━━ Material provided

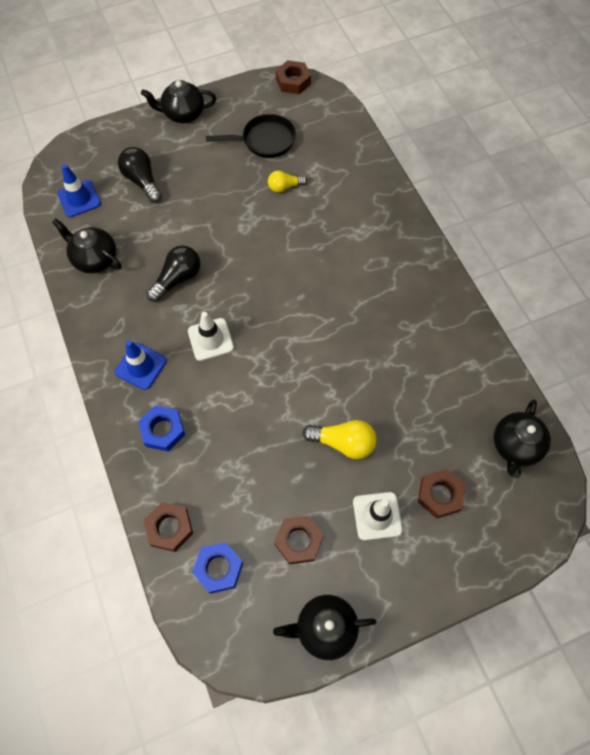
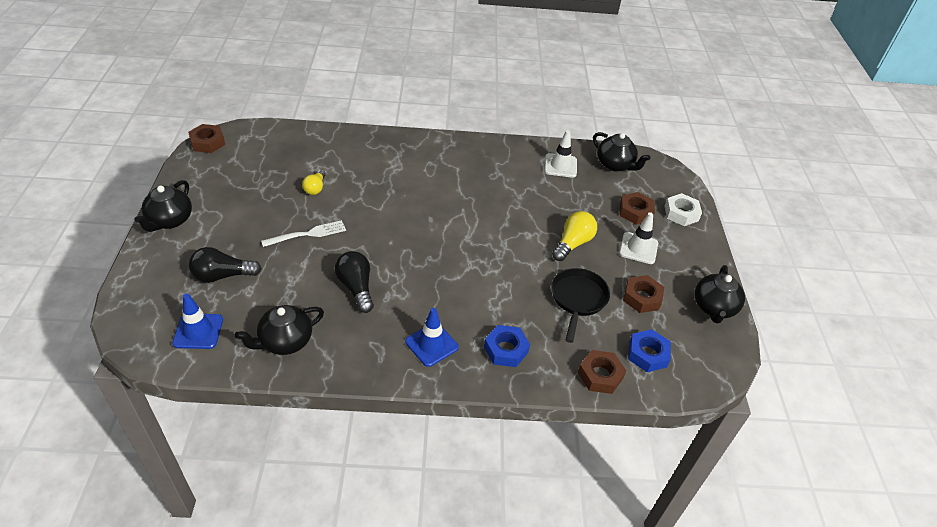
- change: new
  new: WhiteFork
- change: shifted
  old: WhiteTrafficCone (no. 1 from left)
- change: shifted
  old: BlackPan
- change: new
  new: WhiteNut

━━━━
━━ Material provided

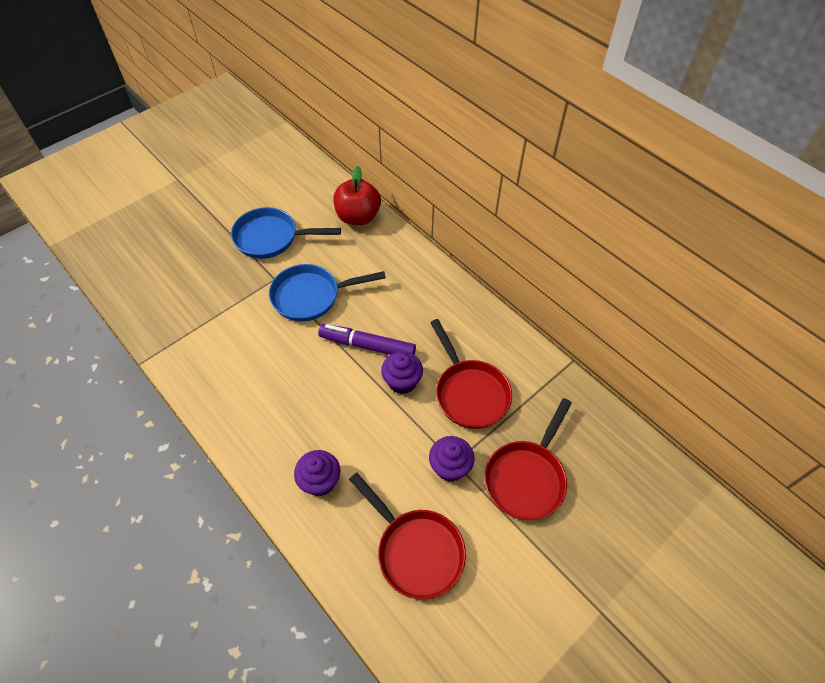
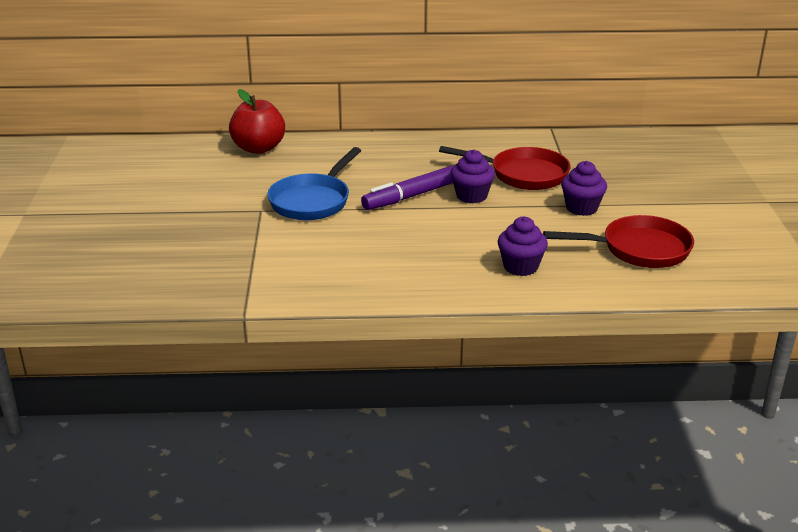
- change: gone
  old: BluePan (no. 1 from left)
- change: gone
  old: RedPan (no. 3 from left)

━━━━

[Work item] Above are lines of data; count those that hold "from" and answer with the number only.

[Exercise solution] 3